The result should be an exact copy of the entries below, free of pictures.

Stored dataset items
------------
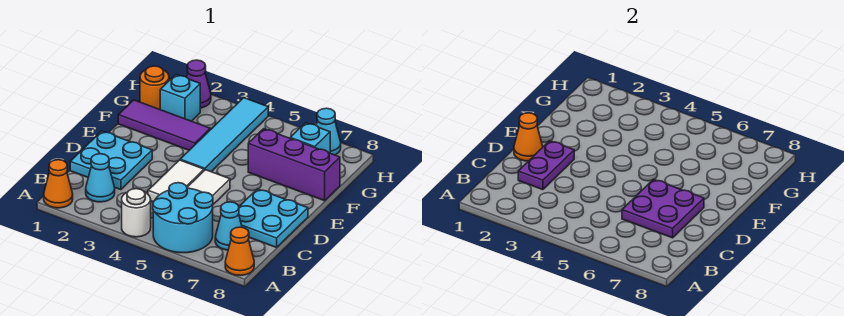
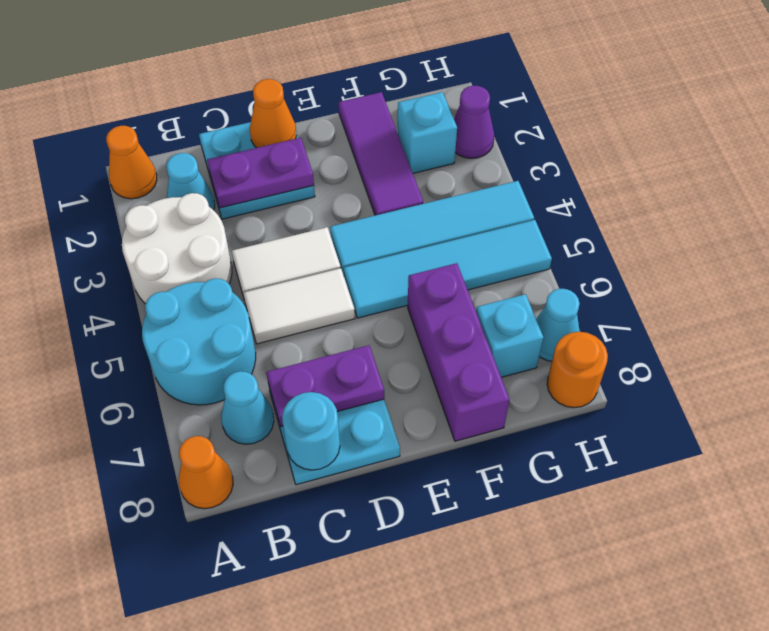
white round brick A4 level 1 -> white round brick A3:B4 level 1
purple plate C6:D7 level 2 -> purple plate C7:D7 level 2
none -> cyan round brick C8 level 2
none -> cyan tile E5:H5 level 1
orange round brick G1 level 1 -> orange round brick H8 level 1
------------
§ **TASK ANSWER**
white round brick A4 level 1 -> white round brick A3:B4 level 1
purple plate C6:D7 level 2 -> purple plate C7:D7 level 2
none -> cyan round brick C8 level 2
none -> cyan tile E5:H5 level 1
orange round brick G1 level 1 -> orange round brick H8 level 1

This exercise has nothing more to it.